Activity — Set down exactly, from the records below, the line with "pink headphones: 6 -> 7" through the line with "yellow nut: 3 -> 6", and nothing else.

Entries shown —
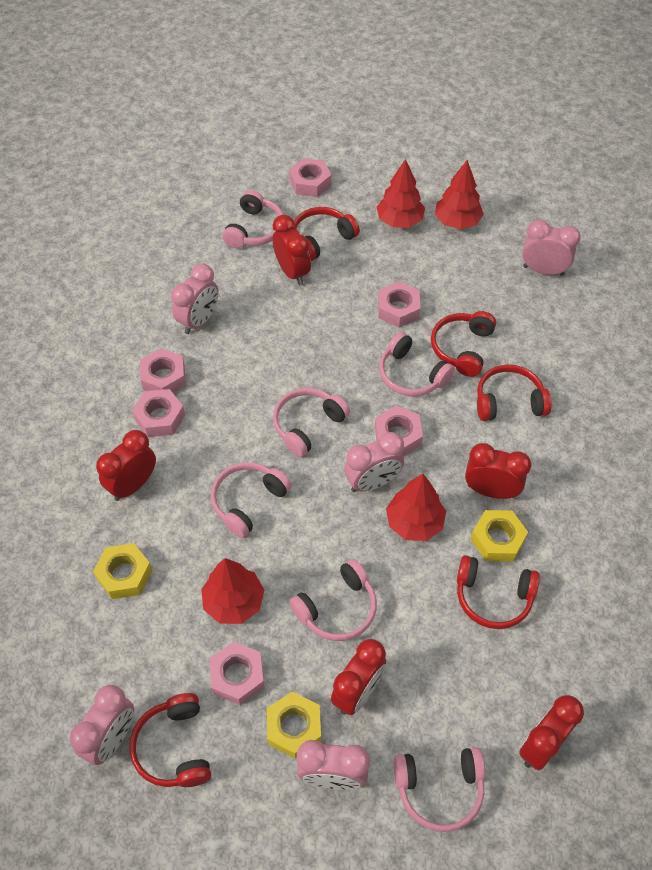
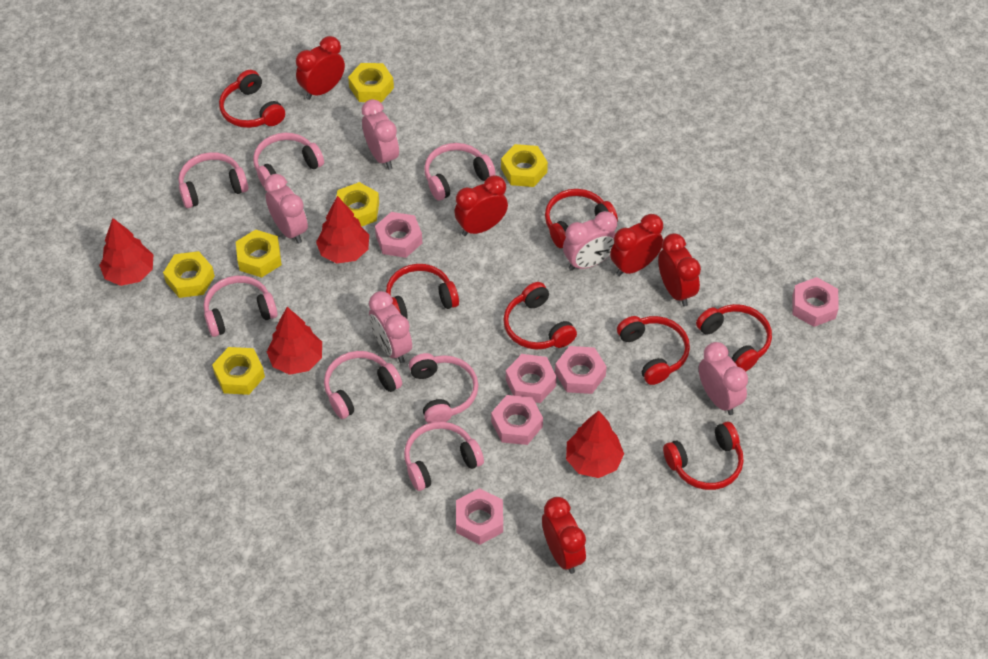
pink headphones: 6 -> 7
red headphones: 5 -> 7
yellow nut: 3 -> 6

* * *

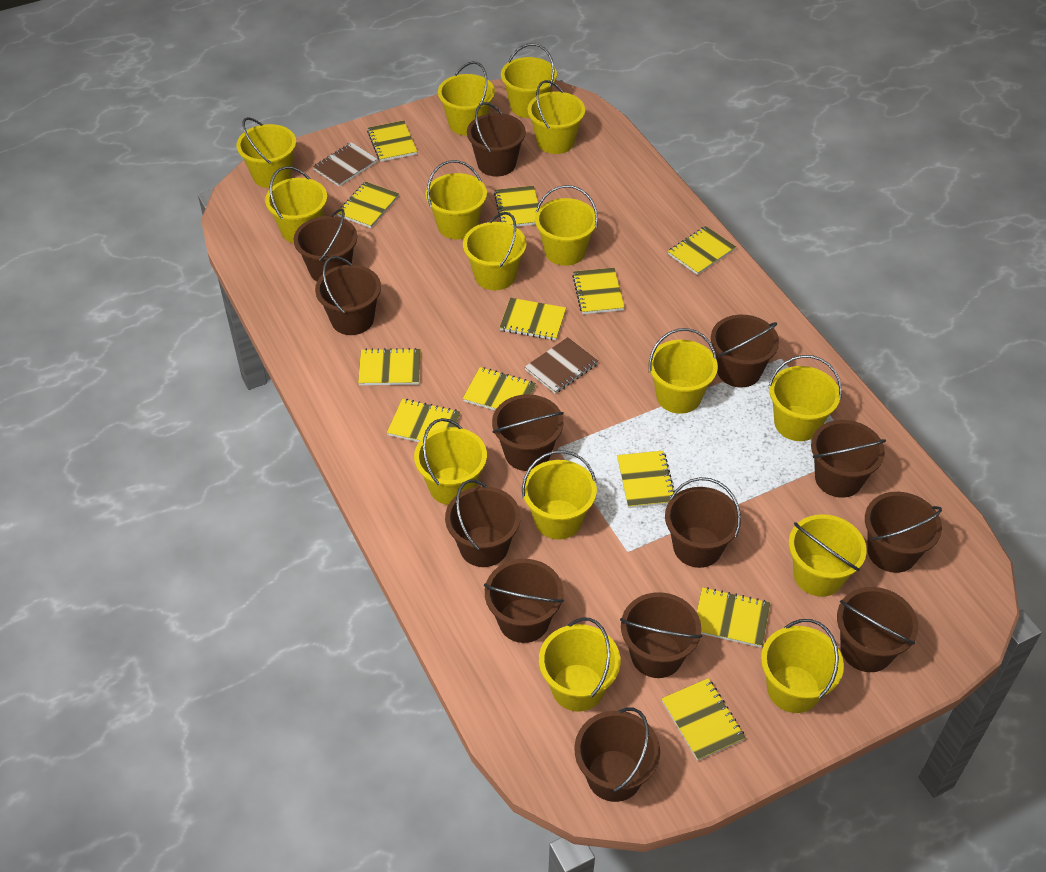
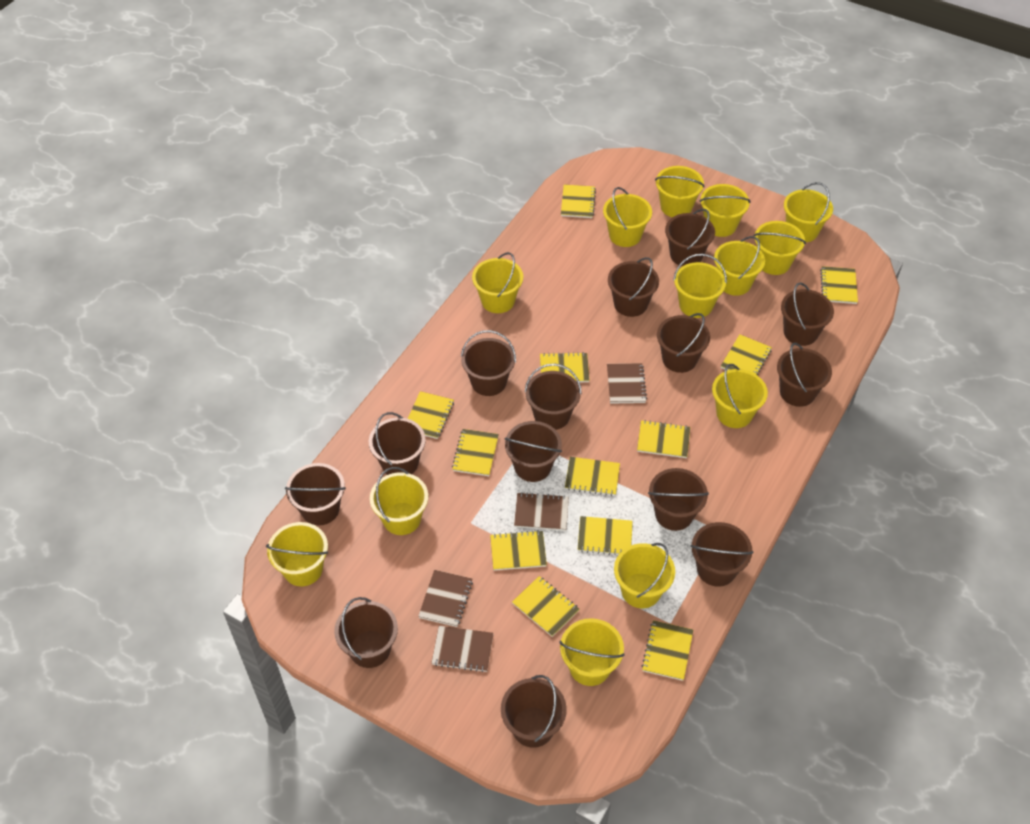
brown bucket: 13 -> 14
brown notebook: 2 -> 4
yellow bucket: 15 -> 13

The answer —
pink headphones: 6 -> 7
red headphones: 5 -> 7
yellow nut: 3 -> 6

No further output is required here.